Your task:
With the line containing "camera: 80 degrees right, 0 degrees up" as the first and the final line of the entries as the last, repeat exactly the lines in that span, including both.

[Object change listings]
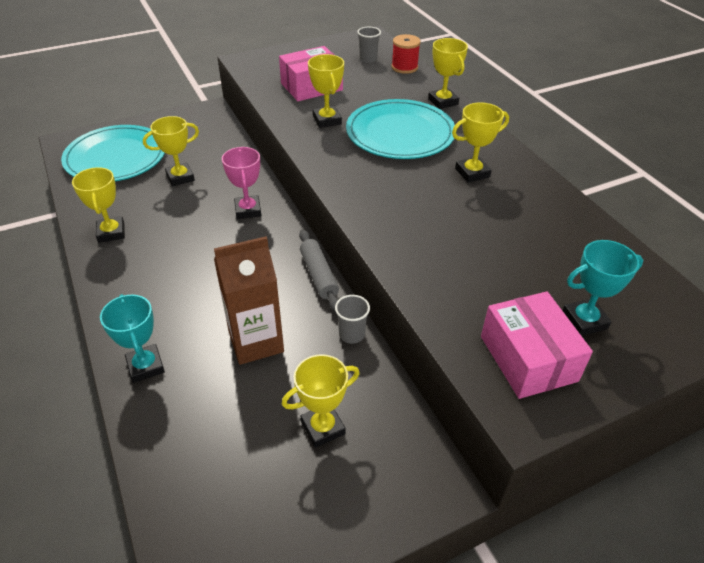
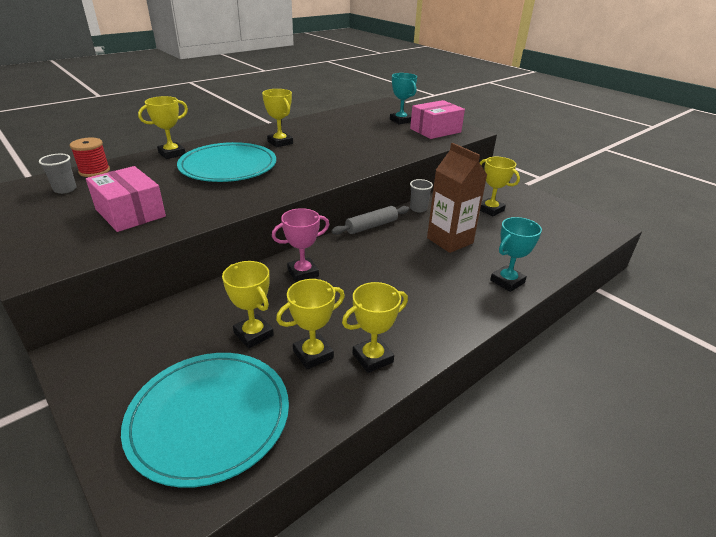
camera: 105 degrees left, 10 degrees down
(327, 120) = (207, 197): yellow trophy -> yellow trophy (313, 354)

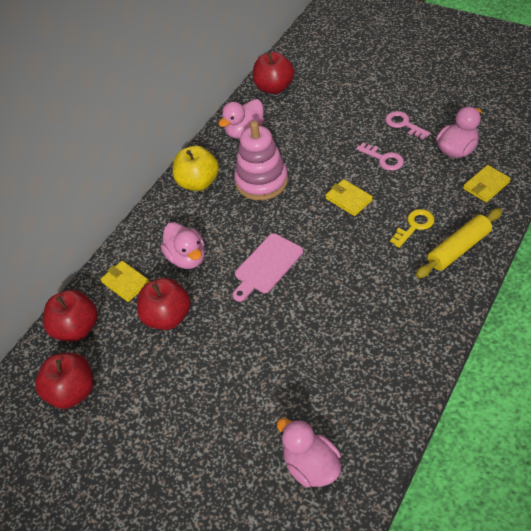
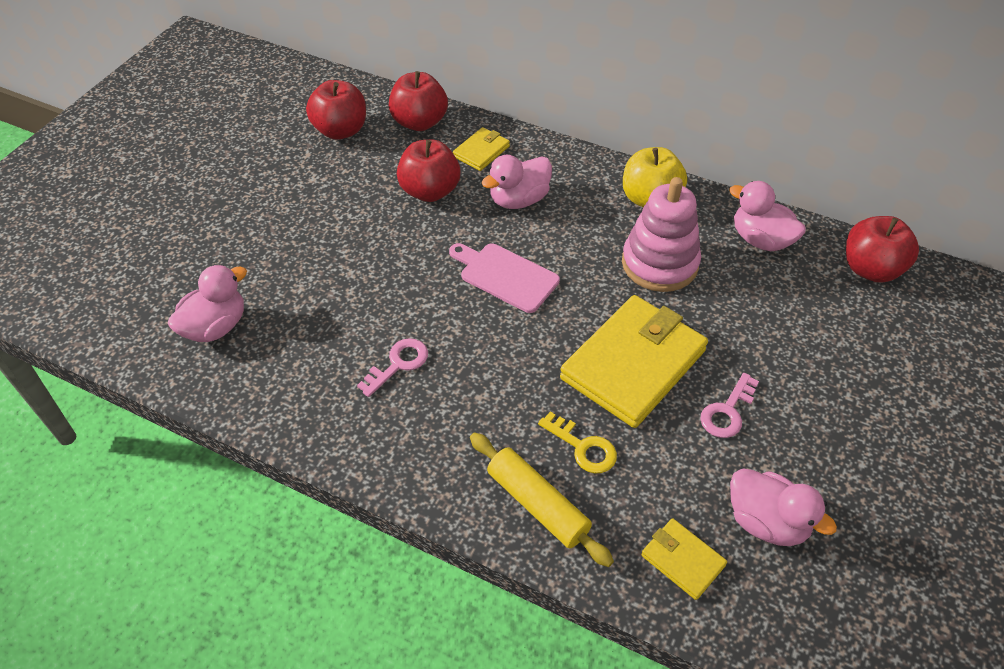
camera: 80 degrees right, 0 degrees up
(348, 199) = (633, 364): yellow wallet -> yellow wallet, size x2.12
(403, 124) = (819, 443): pink key -> pink key (398, 364)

Your solution:
camera: 80 degrees right, 0 degrees up
(348, 199) = (633, 364): yellow wallet -> yellow wallet, size x2.12
(403, 124) = (819, 443): pink key -> pink key (398, 364)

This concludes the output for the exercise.